PROBLEM DETAILS
Your response is a verbatim copy of the listing, stripped of its images.

RECORDS SUPPLIED
——
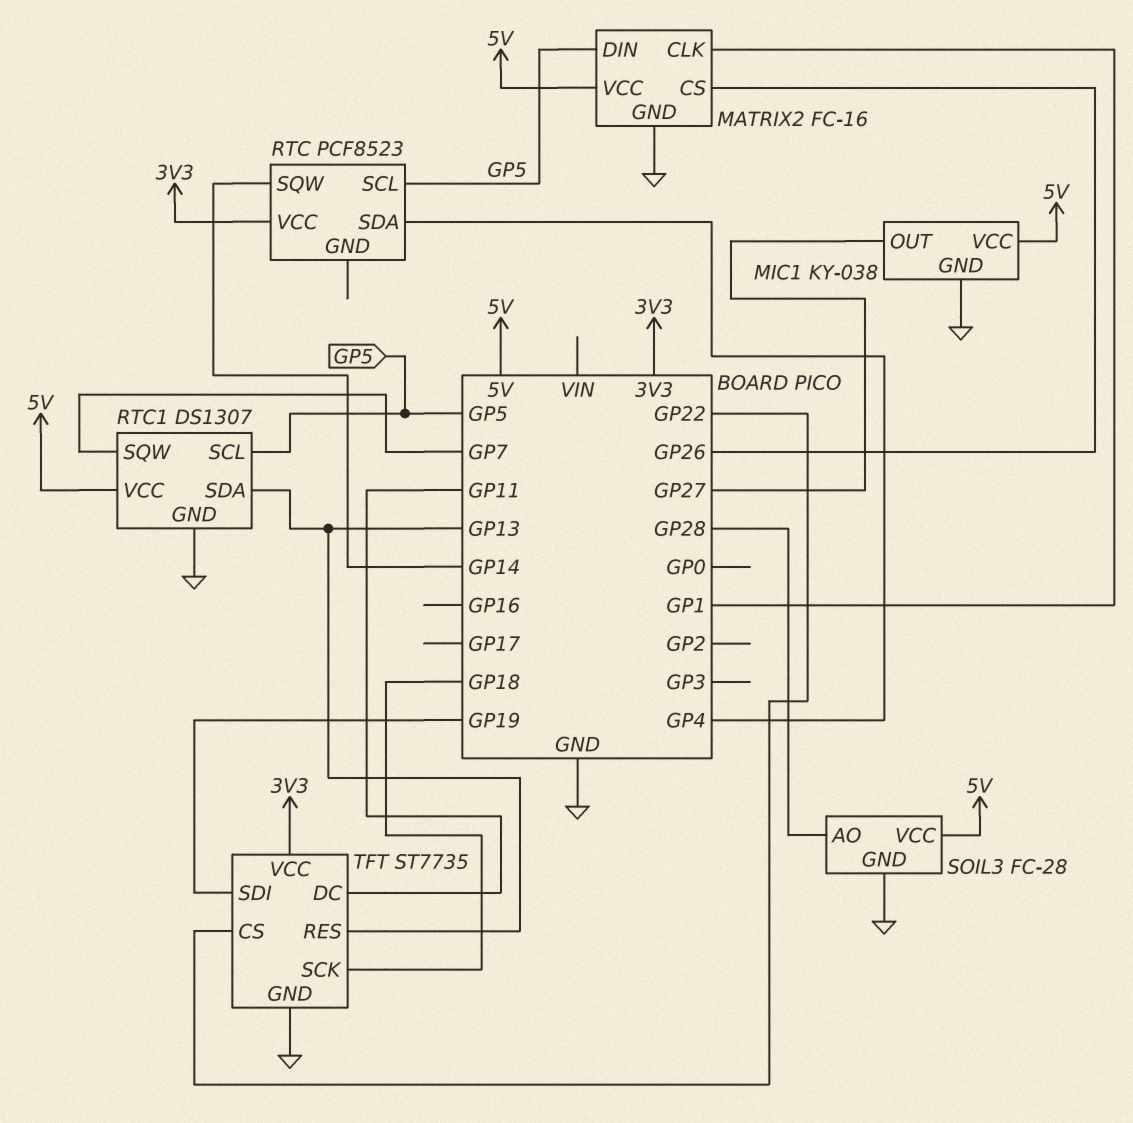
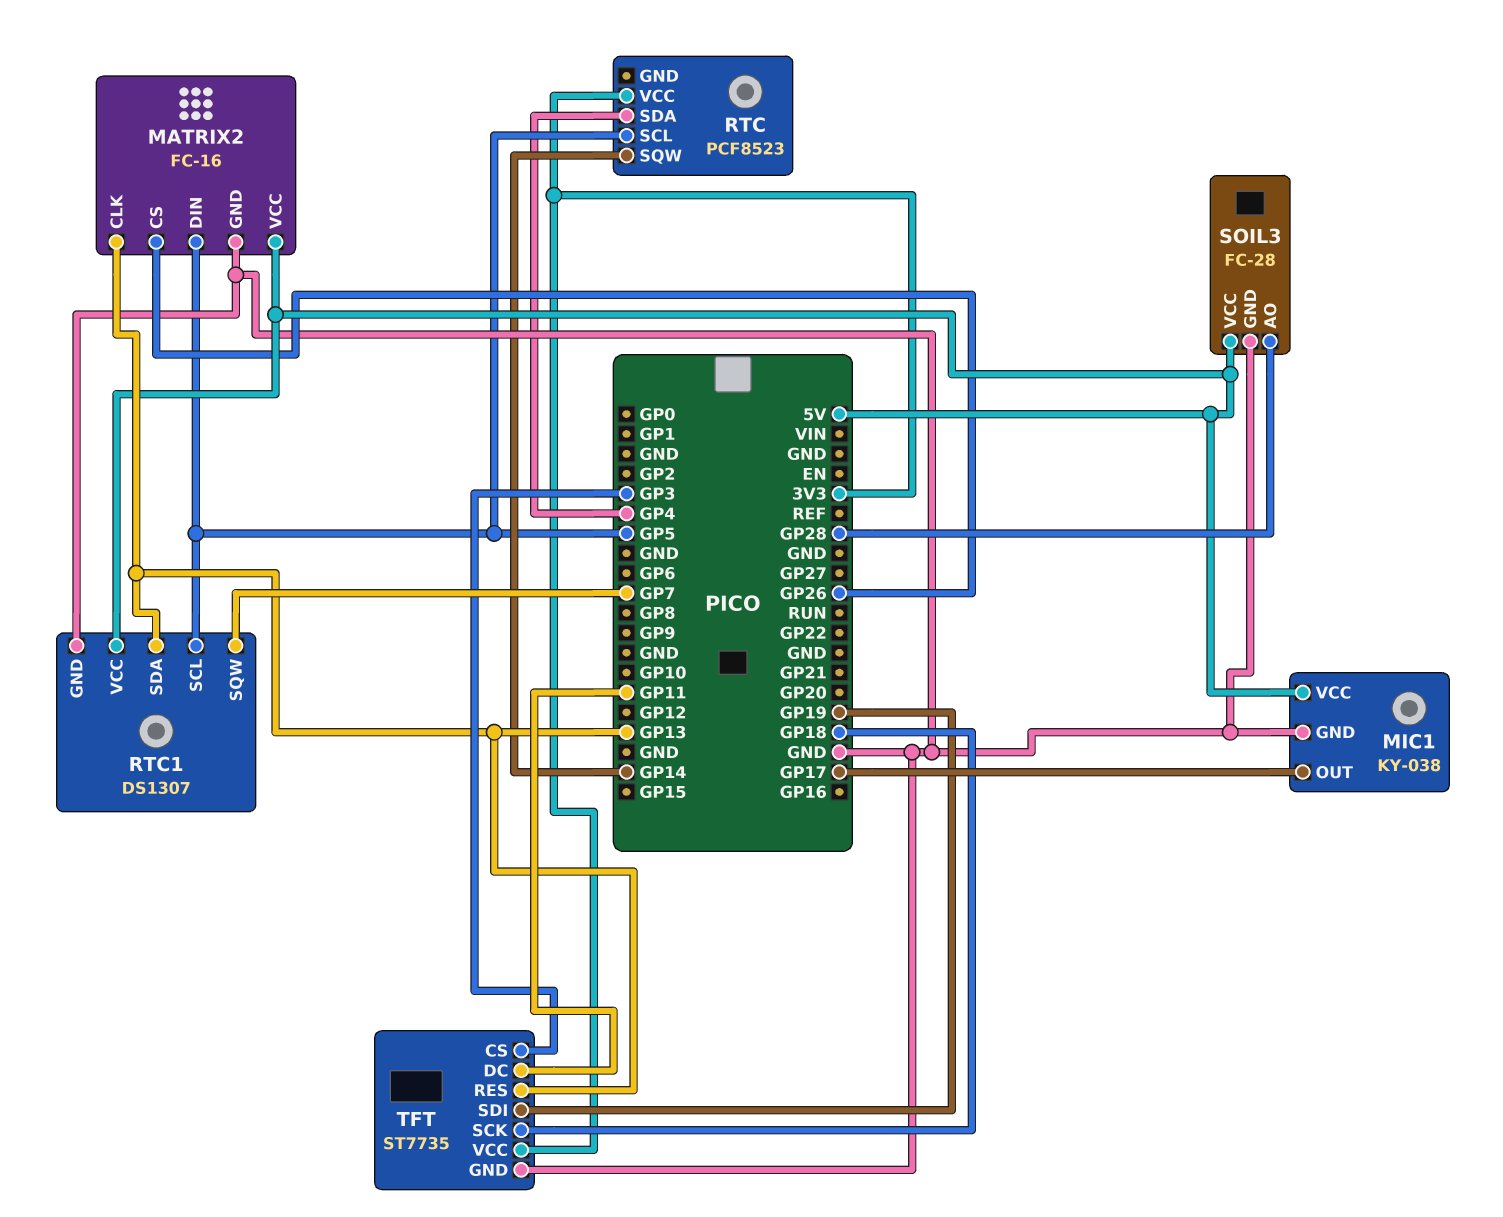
MATRIX2 pin CLK: GP1 -> GP13
MIC1 pin OUT: GP27 -> GP17
TFT pin CS: GP22 -> GP3

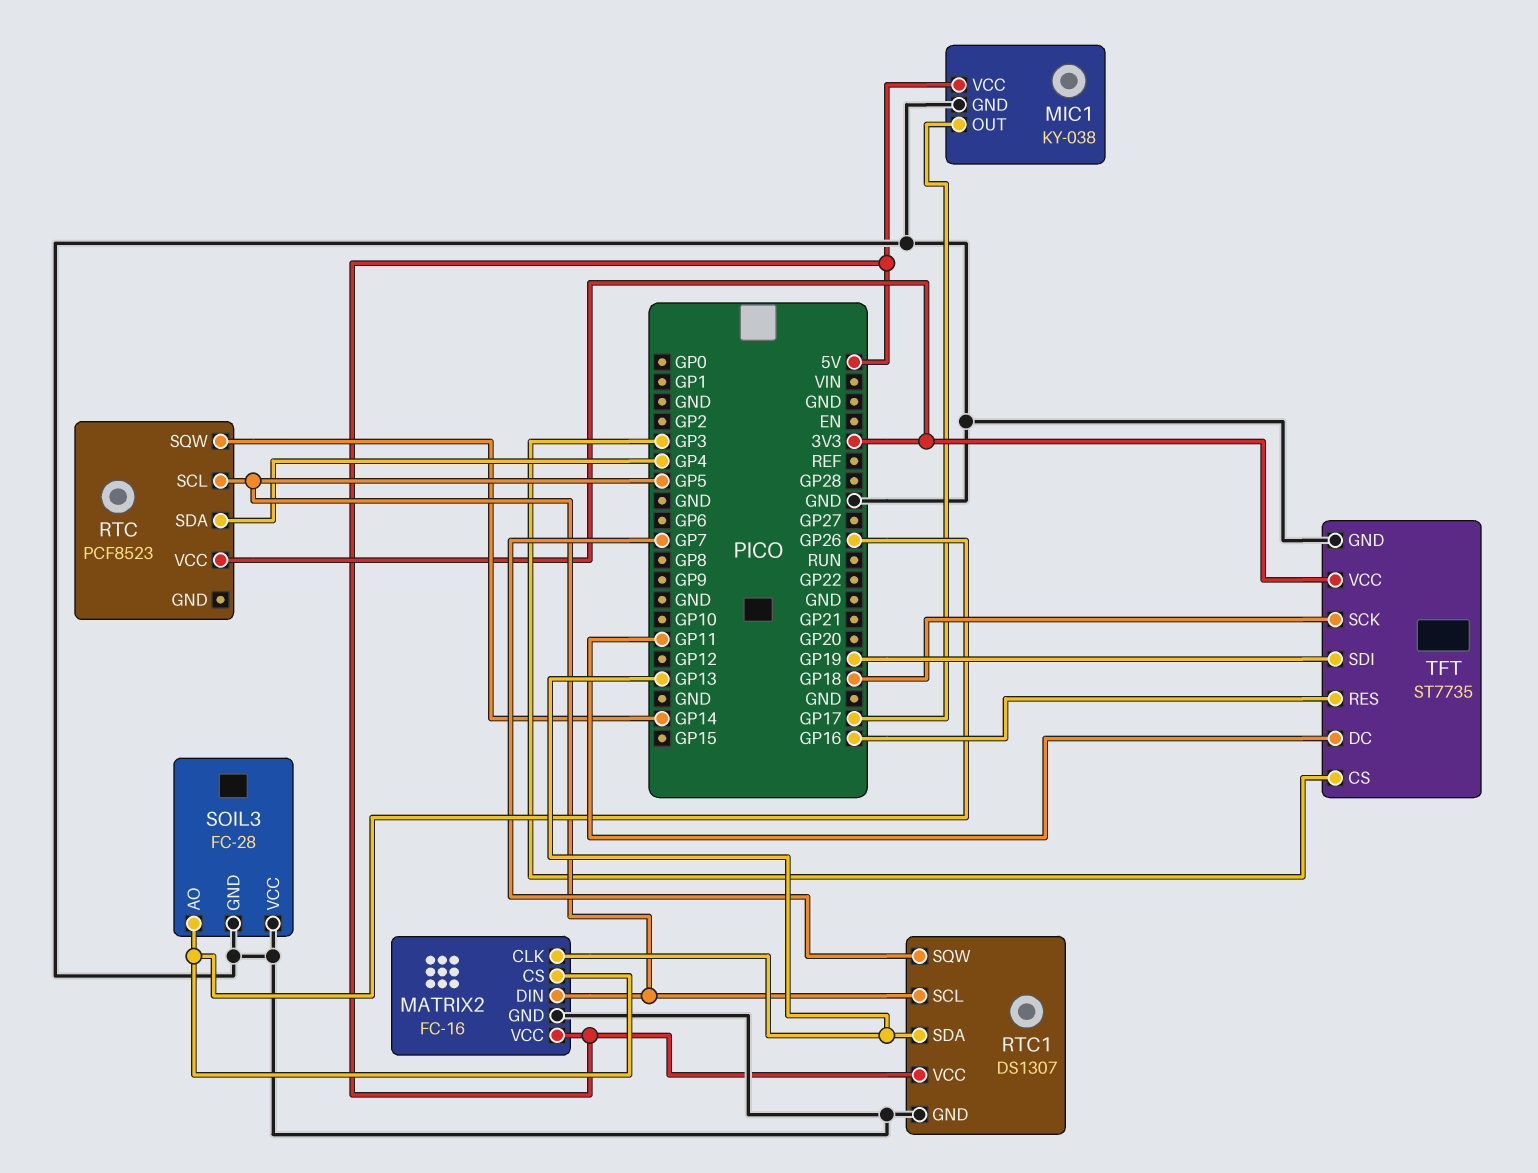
SOIL3 pin AO: GP28 -> GP26
SOIL3 pin VCC: 5V -> GND
TFT pin RES: GP13 -> GP16

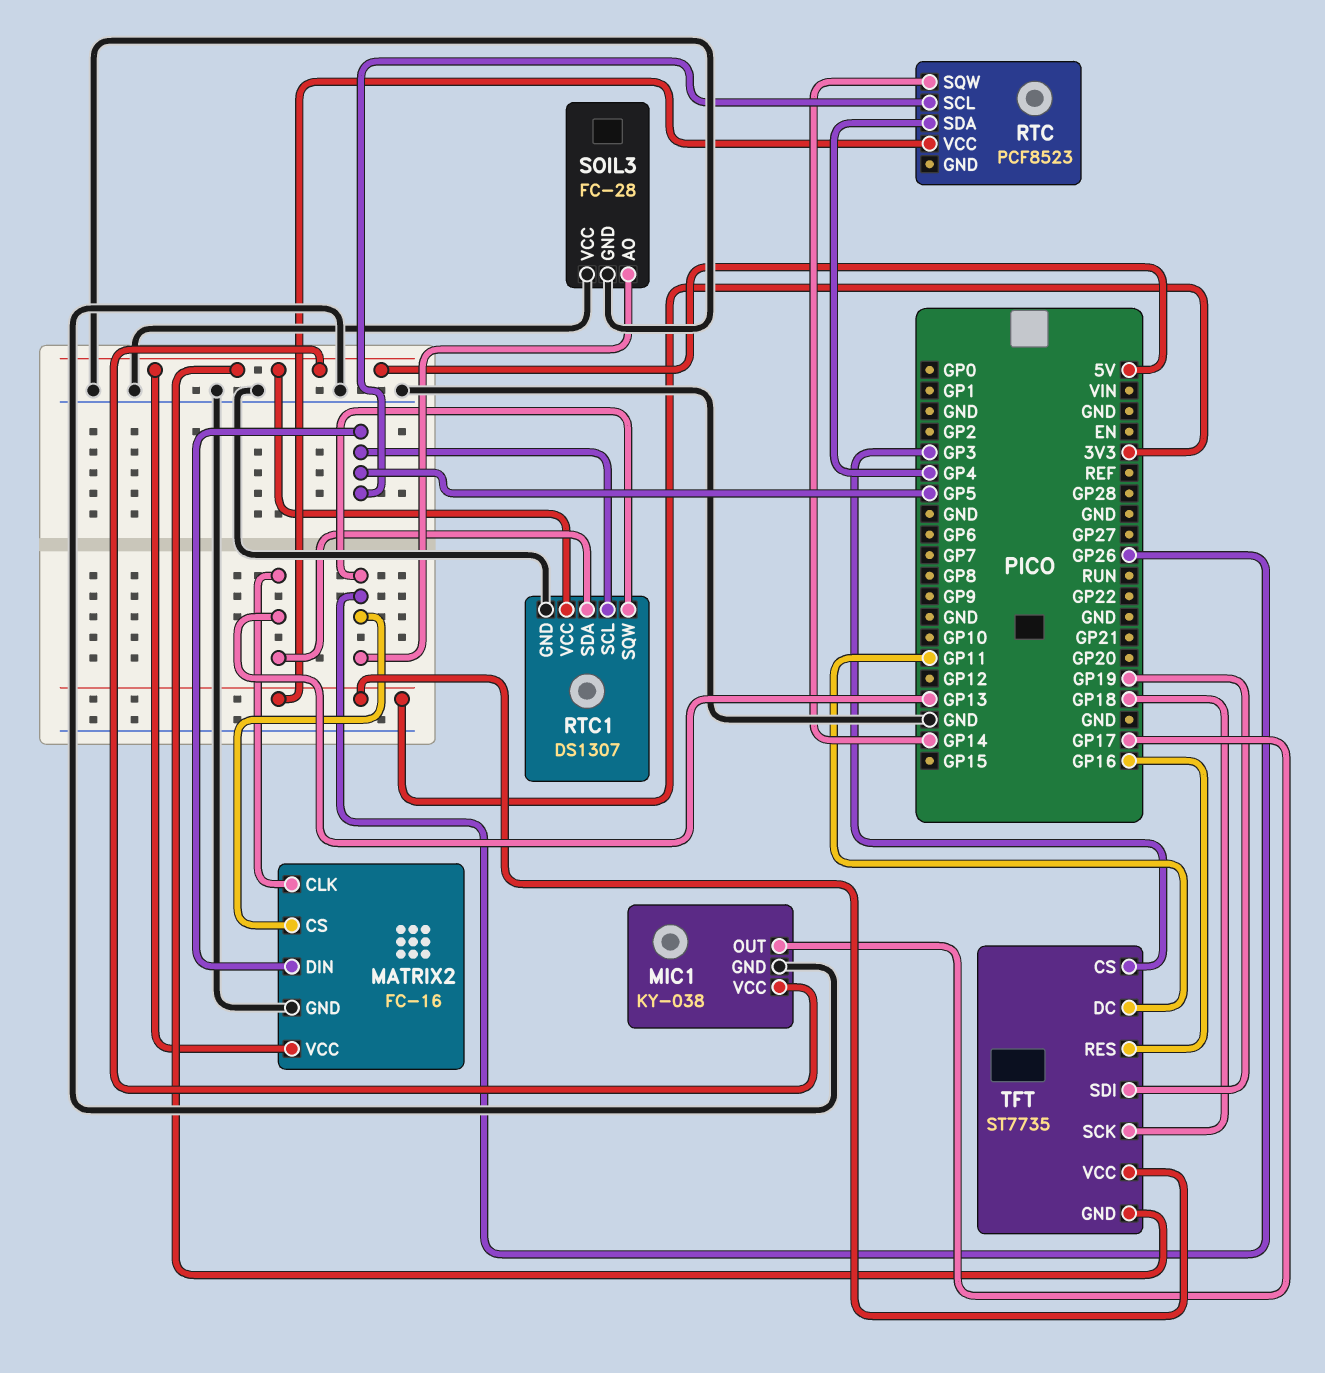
RTC1 pin SQW: GP7 -> GP26
TFT pin GND: GND -> 5V

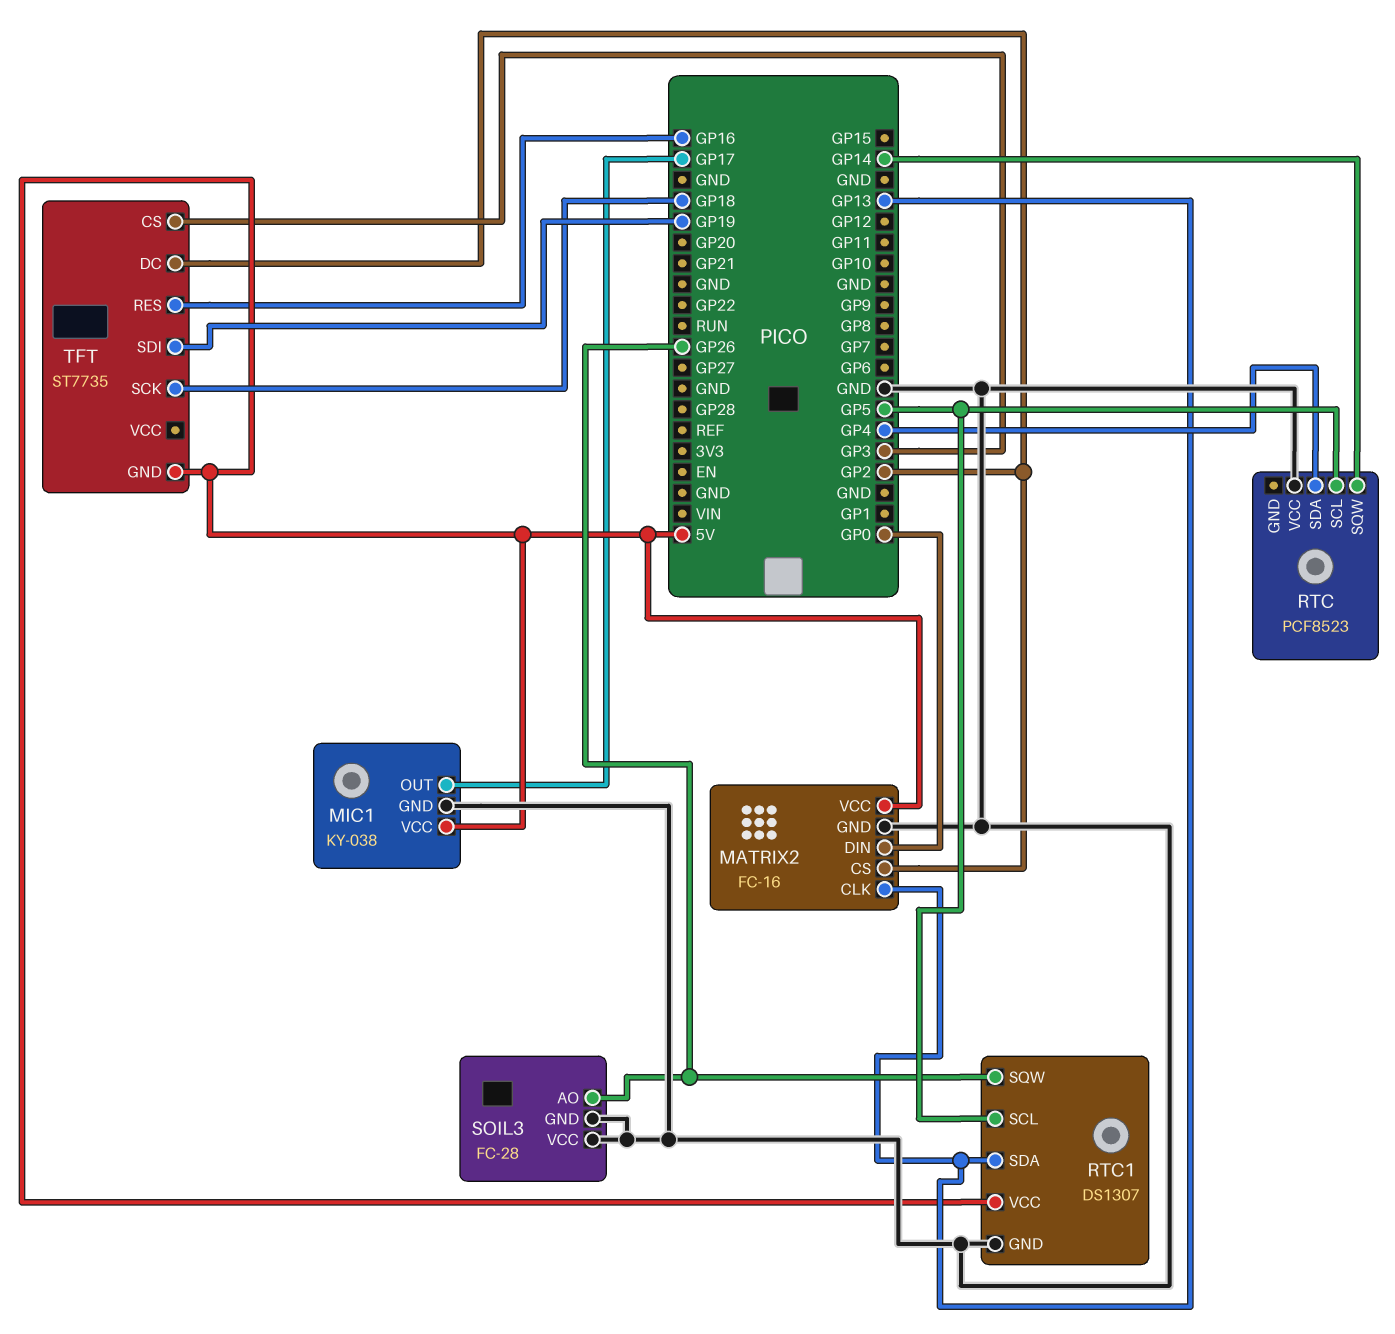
MATRIX2 pin CS: GP26 -> GP2
MATRIX2 pin DIN: GP5 -> GP0
RTC pin VCC: 3V3 -> GND
TFT pin DC: GP11 -> GP2
TFT pin VCC: 3V3 -> none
——
EXERCISE ANSWER
MATRIX2 pin CLK: GP1 -> GP13
MIC1 pin OUT: GP27 -> GP17
TFT pin CS: GP22 -> GP3

SOIL3 pin AO: GP28 -> GP26
SOIL3 pin VCC: 5V -> GND
TFT pin RES: GP13 -> GP16

RTC1 pin SQW: GP7 -> GP26
TFT pin GND: GND -> 5V

MATRIX2 pin CS: GP26 -> GP2
MATRIX2 pin DIN: GP5 -> GP0
RTC pin VCC: 3V3 -> GND
TFT pin DC: GP11 -> GP2
TFT pin VCC: 3V3 -> none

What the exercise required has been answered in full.